--- start ---
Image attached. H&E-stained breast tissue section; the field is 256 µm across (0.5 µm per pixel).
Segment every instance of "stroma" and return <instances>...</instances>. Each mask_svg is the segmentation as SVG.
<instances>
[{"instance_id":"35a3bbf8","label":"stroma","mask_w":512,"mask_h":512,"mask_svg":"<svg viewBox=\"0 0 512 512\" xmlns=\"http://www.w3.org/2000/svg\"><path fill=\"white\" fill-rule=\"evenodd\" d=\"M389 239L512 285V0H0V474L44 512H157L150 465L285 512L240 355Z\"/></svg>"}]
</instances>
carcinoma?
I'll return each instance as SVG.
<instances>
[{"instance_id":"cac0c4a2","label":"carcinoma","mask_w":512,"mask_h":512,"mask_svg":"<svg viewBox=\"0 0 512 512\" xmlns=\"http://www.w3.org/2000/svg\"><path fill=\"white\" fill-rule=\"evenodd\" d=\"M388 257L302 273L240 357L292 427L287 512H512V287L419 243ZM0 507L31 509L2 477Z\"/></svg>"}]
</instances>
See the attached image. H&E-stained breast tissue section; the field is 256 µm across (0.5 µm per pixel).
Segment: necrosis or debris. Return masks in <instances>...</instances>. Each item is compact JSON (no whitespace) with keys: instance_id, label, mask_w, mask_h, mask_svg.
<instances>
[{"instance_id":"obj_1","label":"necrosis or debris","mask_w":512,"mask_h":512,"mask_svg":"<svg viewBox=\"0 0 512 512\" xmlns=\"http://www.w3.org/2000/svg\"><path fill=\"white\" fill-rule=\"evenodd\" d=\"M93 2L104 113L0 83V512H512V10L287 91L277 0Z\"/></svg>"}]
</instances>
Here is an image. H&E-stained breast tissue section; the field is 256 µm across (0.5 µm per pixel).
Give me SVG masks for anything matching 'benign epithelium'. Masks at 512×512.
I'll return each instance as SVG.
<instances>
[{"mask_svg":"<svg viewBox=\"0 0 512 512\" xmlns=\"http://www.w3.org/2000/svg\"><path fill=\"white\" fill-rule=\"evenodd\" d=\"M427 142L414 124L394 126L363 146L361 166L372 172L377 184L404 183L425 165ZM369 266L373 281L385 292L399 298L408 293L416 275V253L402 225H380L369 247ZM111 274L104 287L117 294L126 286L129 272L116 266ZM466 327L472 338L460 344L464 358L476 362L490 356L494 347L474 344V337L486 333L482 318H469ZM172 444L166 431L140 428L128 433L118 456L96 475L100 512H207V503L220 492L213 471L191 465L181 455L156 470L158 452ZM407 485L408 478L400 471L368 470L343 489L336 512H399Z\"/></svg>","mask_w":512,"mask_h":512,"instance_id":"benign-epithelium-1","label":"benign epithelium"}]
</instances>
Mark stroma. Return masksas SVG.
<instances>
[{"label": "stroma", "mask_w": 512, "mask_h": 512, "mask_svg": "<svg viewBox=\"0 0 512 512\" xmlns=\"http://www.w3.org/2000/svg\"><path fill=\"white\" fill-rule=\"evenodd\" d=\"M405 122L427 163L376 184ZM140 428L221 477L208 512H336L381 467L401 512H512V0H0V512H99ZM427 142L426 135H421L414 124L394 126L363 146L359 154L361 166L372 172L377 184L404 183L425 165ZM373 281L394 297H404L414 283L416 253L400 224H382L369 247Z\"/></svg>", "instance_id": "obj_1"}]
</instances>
--- end ---
_Written exercise_:
Some lines of the records may hold the word "breast". How many do? Answer with a number and nothing else.

_Correct answer_:
3